Only the lines below, from the one with "yellow brick E9:F9" through the one with "none -> red plate C7 level 3", are to be written out, exactly.

Stored entries:
════════════════

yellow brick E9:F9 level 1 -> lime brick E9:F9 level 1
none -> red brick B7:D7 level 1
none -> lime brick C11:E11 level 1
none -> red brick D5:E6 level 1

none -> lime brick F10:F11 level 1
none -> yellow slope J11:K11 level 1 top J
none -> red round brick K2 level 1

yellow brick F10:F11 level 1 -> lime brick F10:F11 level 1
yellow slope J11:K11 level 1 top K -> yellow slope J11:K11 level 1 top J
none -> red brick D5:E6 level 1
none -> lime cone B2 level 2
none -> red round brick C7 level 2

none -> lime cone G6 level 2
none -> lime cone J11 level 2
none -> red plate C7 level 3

════════════════

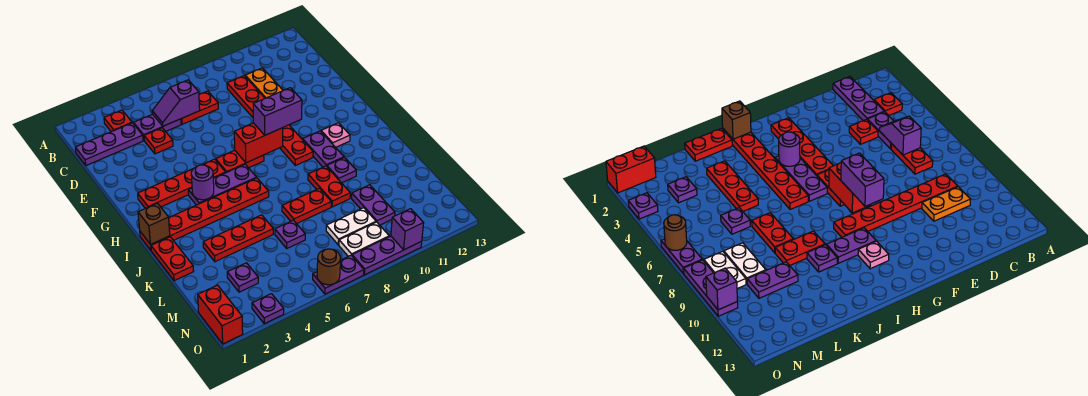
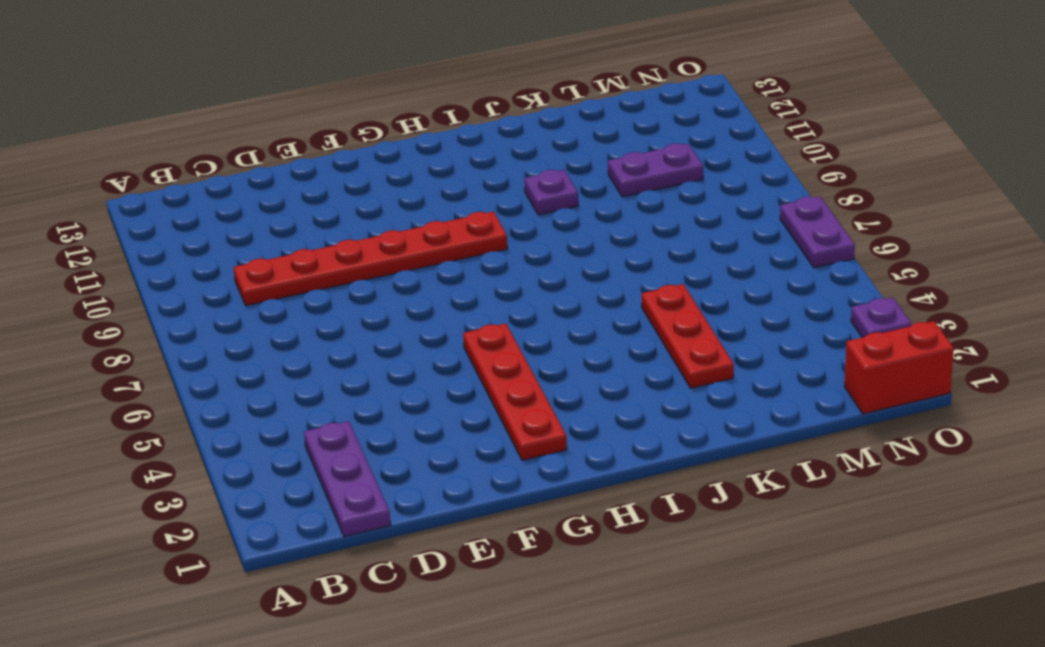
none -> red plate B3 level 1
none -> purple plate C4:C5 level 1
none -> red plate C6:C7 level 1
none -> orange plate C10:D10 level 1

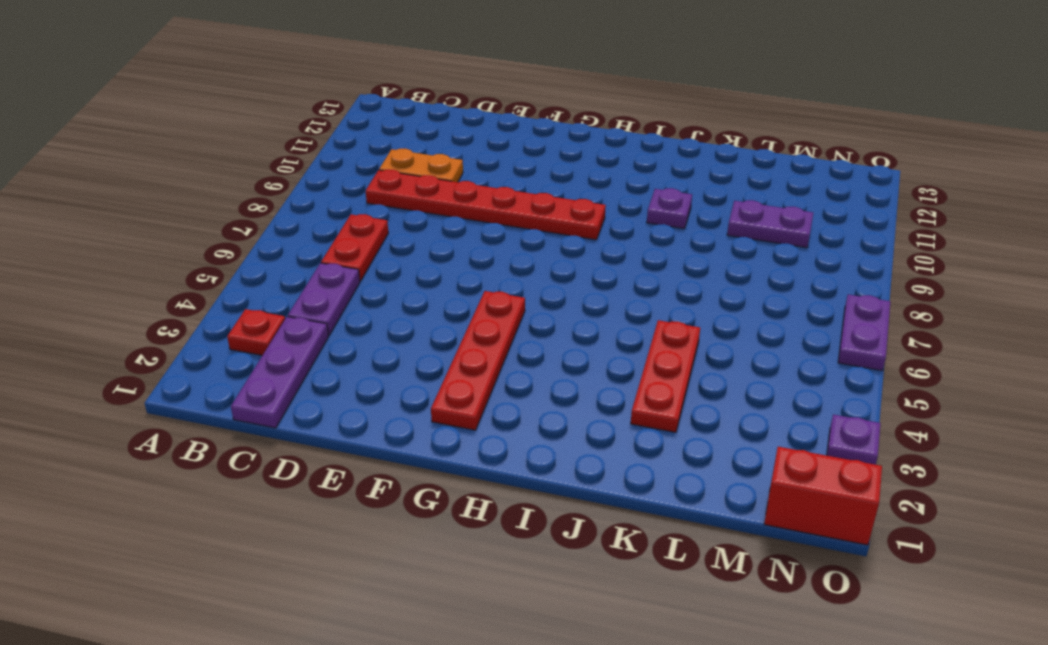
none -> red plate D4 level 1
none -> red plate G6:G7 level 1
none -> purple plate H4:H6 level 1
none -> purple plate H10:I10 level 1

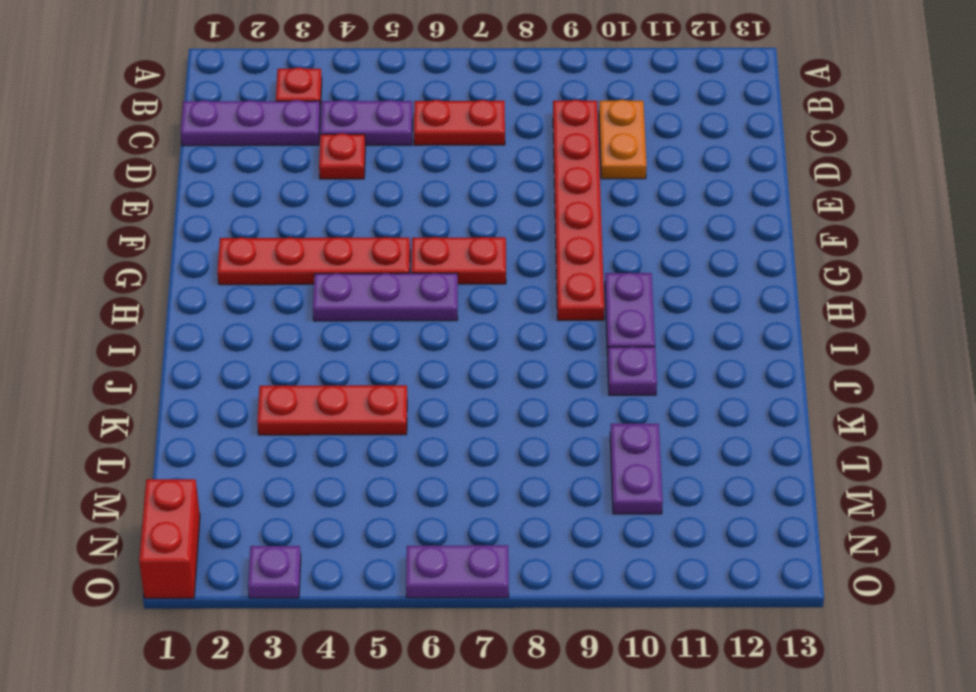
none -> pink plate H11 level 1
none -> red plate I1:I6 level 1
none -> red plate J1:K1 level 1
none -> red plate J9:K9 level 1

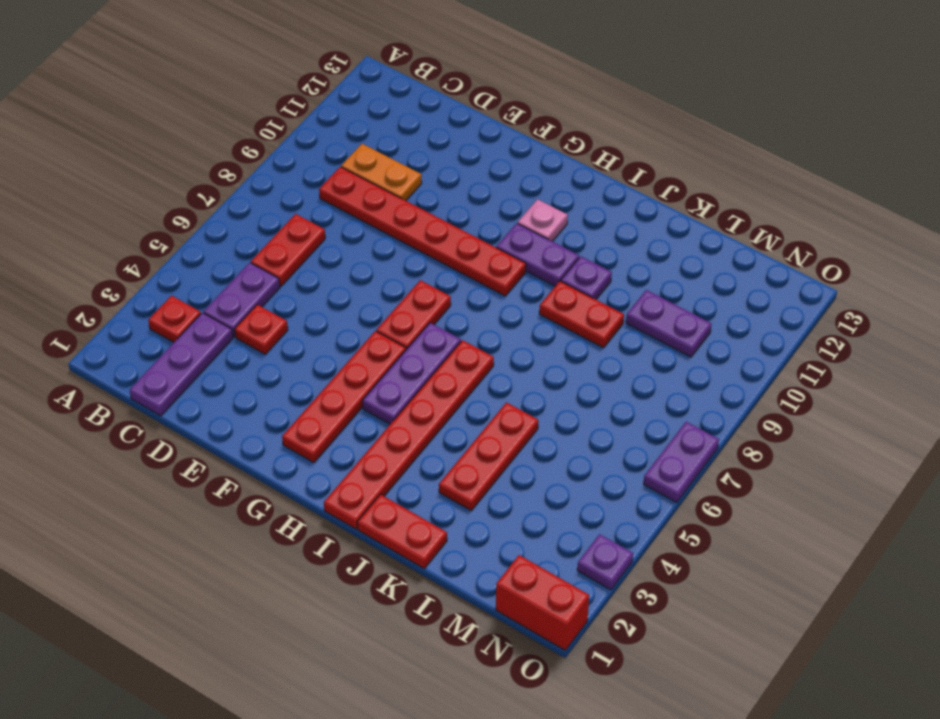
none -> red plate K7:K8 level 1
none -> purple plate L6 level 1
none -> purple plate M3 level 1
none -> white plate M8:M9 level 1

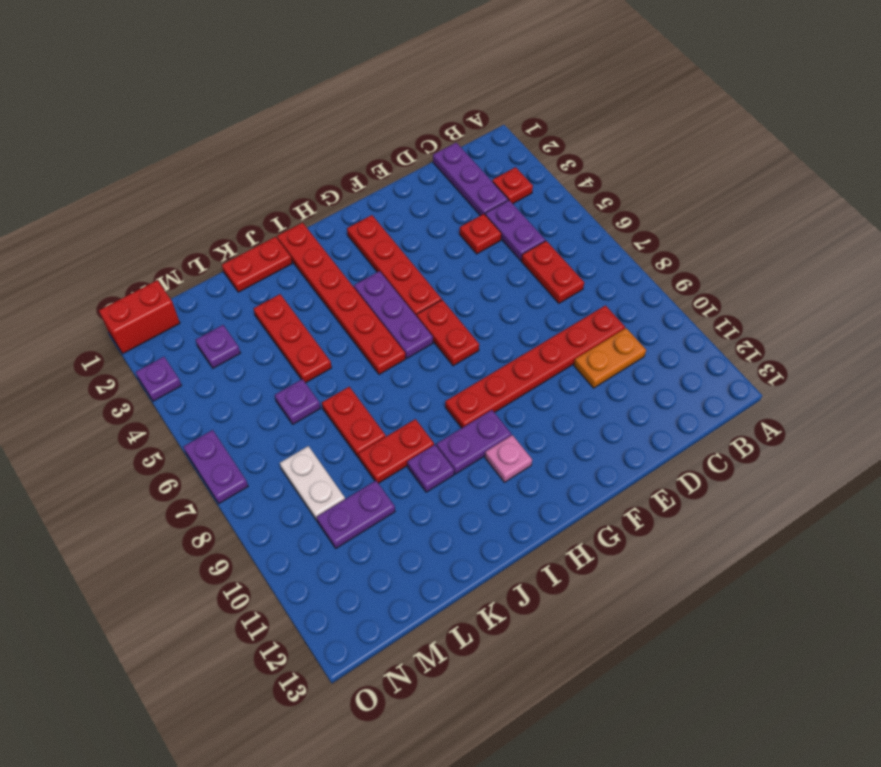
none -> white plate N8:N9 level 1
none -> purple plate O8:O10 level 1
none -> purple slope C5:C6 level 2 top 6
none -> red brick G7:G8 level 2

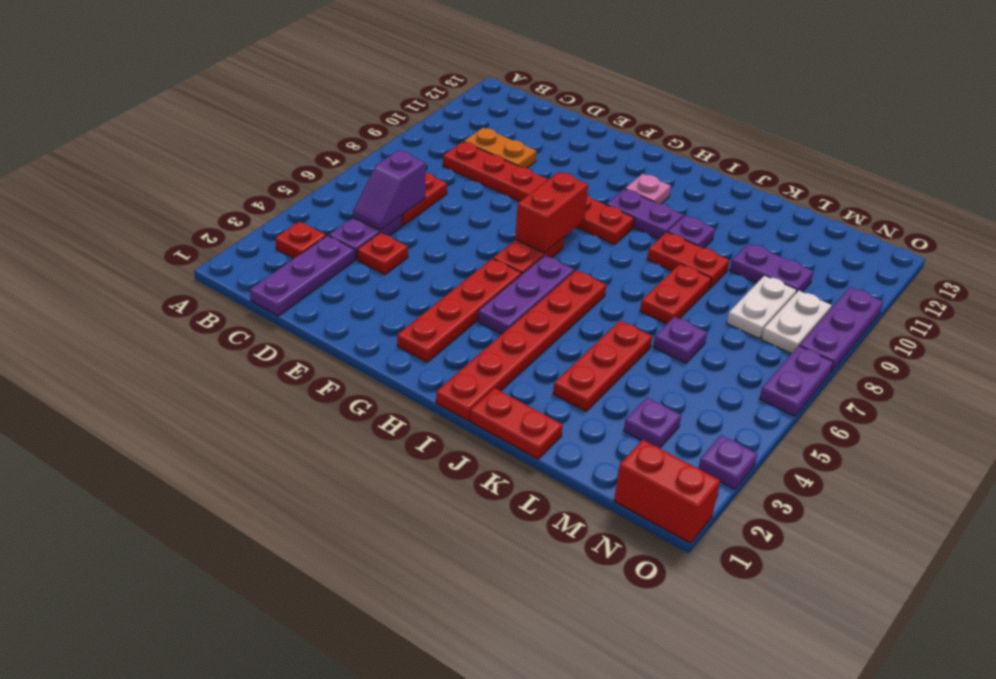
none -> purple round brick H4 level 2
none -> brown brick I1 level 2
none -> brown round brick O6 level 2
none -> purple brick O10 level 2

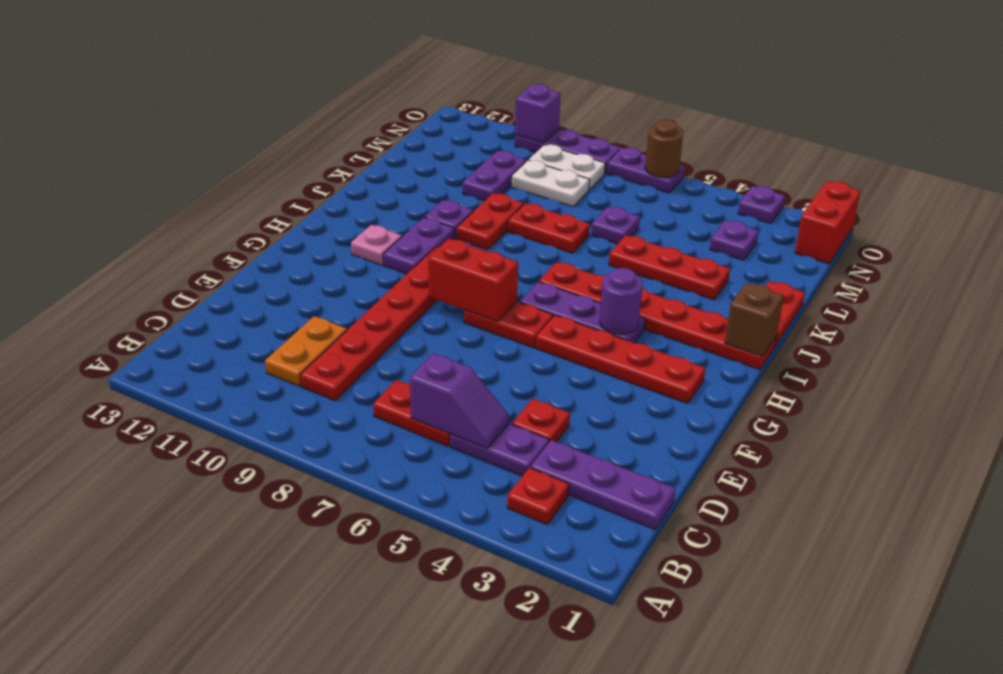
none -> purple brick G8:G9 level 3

════════════════

TASK SOLUTION
yellow brick E9:F9 level 1 -> lime brick E9:F9 level 1
none -> red brick B7:D7 level 1
none -> lime brick C11:E11 level 1
none -> red brick D5:E6 level 1

none -> lime brick F10:F11 level 1
none -> yellow slope J11:K11 level 1 top J
none -> red round brick K2 level 1

yellow brick F10:F11 level 1 -> lime brick F10:F11 level 1
yellow slope J11:K11 level 1 top K -> yellow slope J11:K11 level 1 top J
none -> red brick D5:E6 level 1
none -> lime cone B2 level 2
none -> red round brick C7 level 2

none -> lime cone G6 level 2
none -> lime cone J11 level 2
none -> red plate C7 level 3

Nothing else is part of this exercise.